What you have to do: Restate the last part of the records below word for word, beginning at the line with "RL1 pin COIL-: none -> LOAD" and ending at the final line.

Provided data:
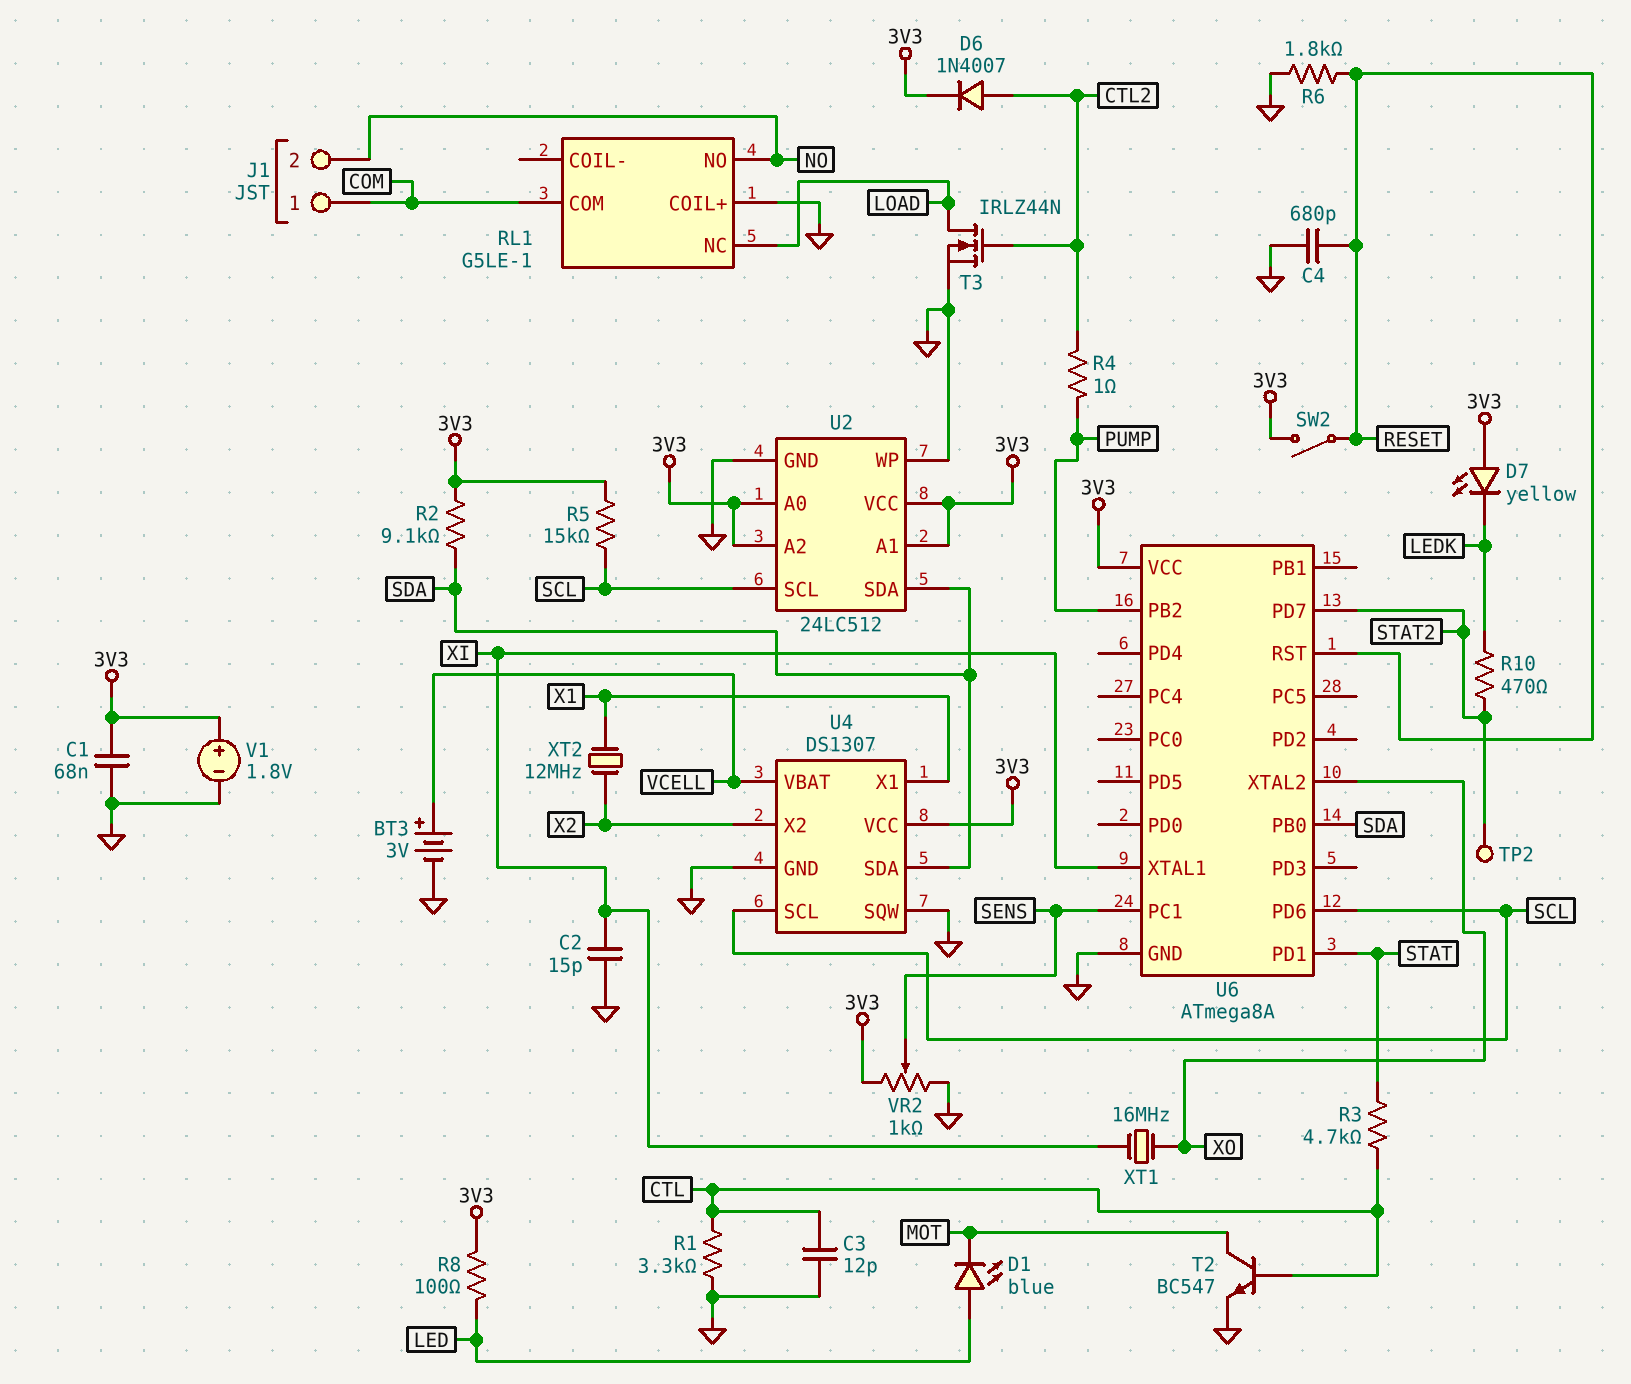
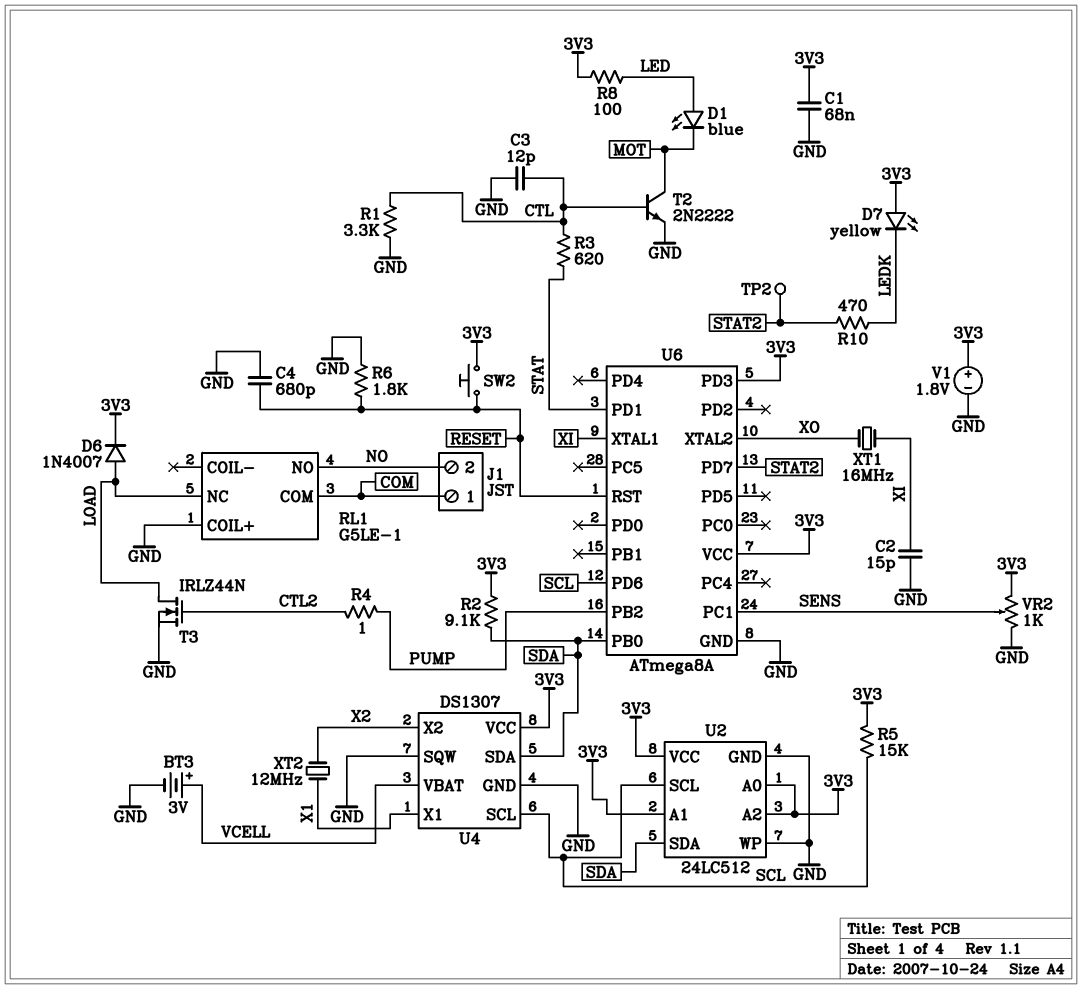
D6: diode 1N4007 (A CTL2, K 3V3) -> diode 1N4007 (A LOAD, K 3V3)
R3: 4.7k (CTL, STAT) -> 620 (CTL, STAT)
SW2: switch (3V3, RESET) -> button (3V3, RESET)
T2: NPN BC547 (B CTL, C MOT, E GND) -> NPN 2N2222 (B CTL, C MOT, E GND)
U6 pin PD3: none -> 3V3

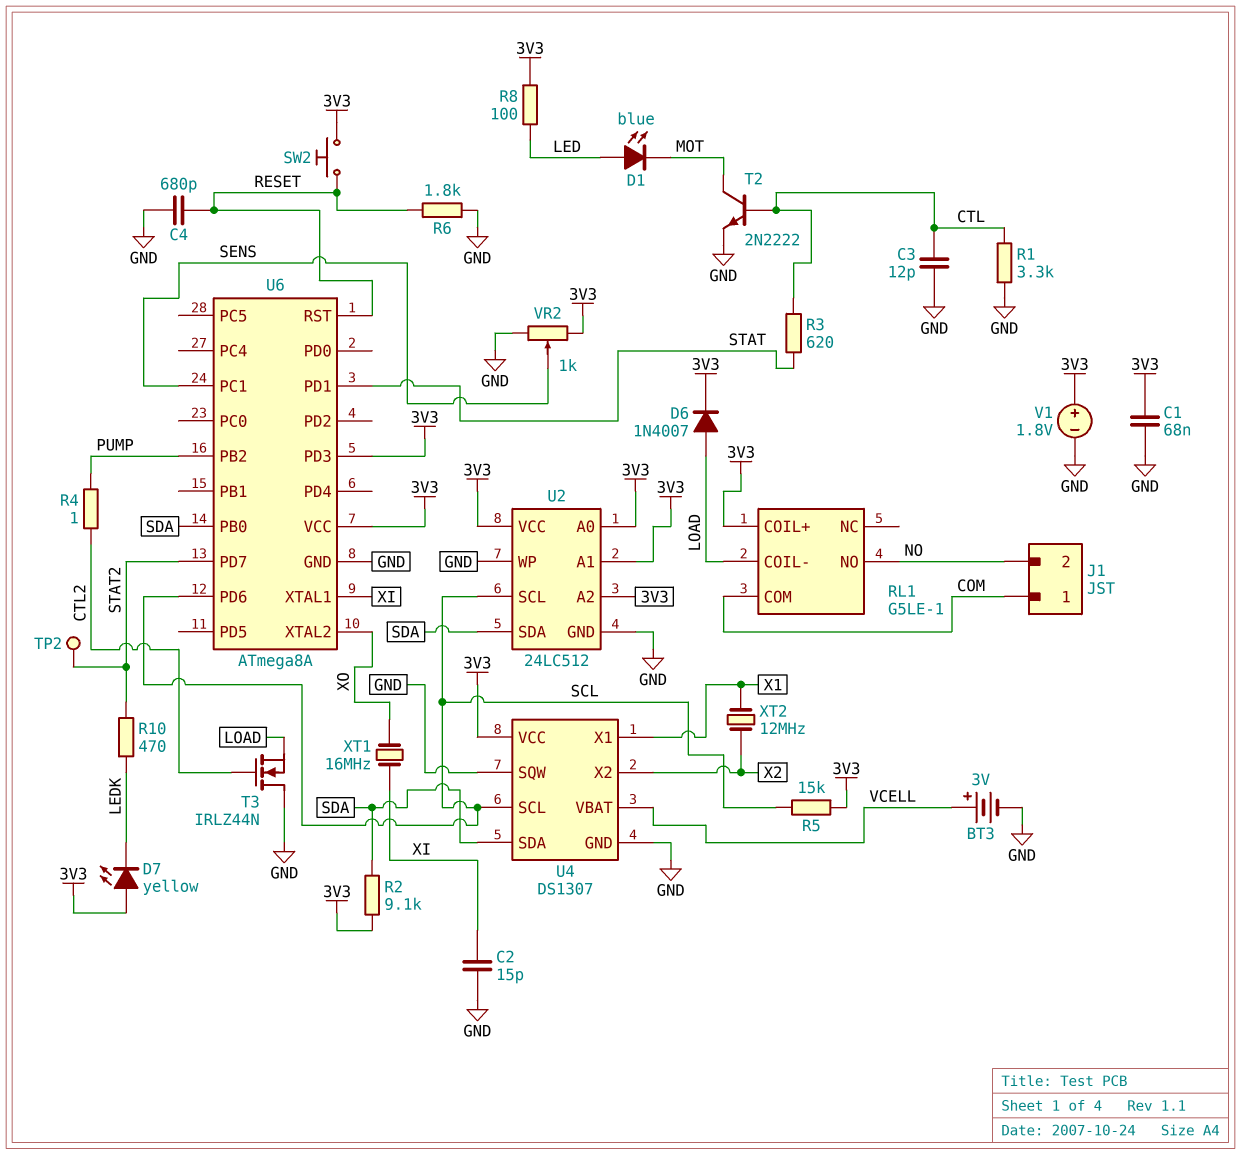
RL1 pin COIL+: GND -> 3V3
RL1 pin COIL-: none -> LOAD
RL1 pin NC: LOAD -> none
T3: NMOS IRLZ44N (G CTL2, D LOAD, S GND) -> NMOS IRLZ44N (G CTL2, D GND, S LOAD)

Reply to the task:
RL1 pin COIL-: none -> LOAD
RL1 pin NC: LOAD -> none
T3: NMOS IRLZ44N (G CTL2, D LOAD, S GND) -> NMOS IRLZ44N (G CTL2, D GND, S LOAD)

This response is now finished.